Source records
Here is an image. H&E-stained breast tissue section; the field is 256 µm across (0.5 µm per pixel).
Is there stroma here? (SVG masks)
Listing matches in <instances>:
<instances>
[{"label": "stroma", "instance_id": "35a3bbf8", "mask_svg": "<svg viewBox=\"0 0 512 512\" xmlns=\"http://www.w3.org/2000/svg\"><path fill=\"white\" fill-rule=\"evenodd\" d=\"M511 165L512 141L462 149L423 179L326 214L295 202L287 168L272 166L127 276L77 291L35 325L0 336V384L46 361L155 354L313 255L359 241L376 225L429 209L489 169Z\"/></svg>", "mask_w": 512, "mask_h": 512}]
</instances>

▶ **EXERCISE PROMPT**: Copy out the whole listing exactly; please set it all down.

▶ **TASK ANSWER**:
Here is an image. H&E-stained breast tissue section; the field is 256 µm across (0.5 µm per pixel).
Is there stroma here? (SVG masks)
Listing matches in <instances>:
<instances>
[{"label": "stroma", "instance_id": "35a3bbf8", "mask_svg": "<svg viewBox=\"0 0 512 512\" xmlns=\"http://www.w3.org/2000/svg\"><path fill=\"white\" fill-rule=\"evenodd\" d=\"M511 165L512 141L462 149L423 179L326 214L295 202L287 168L272 166L127 276L77 291L35 325L0 336V384L46 361L155 354L313 255L359 241L376 225L429 209L489 169Z\"/></svg>", "mask_w": 512, "mask_h": 512}]
</instances>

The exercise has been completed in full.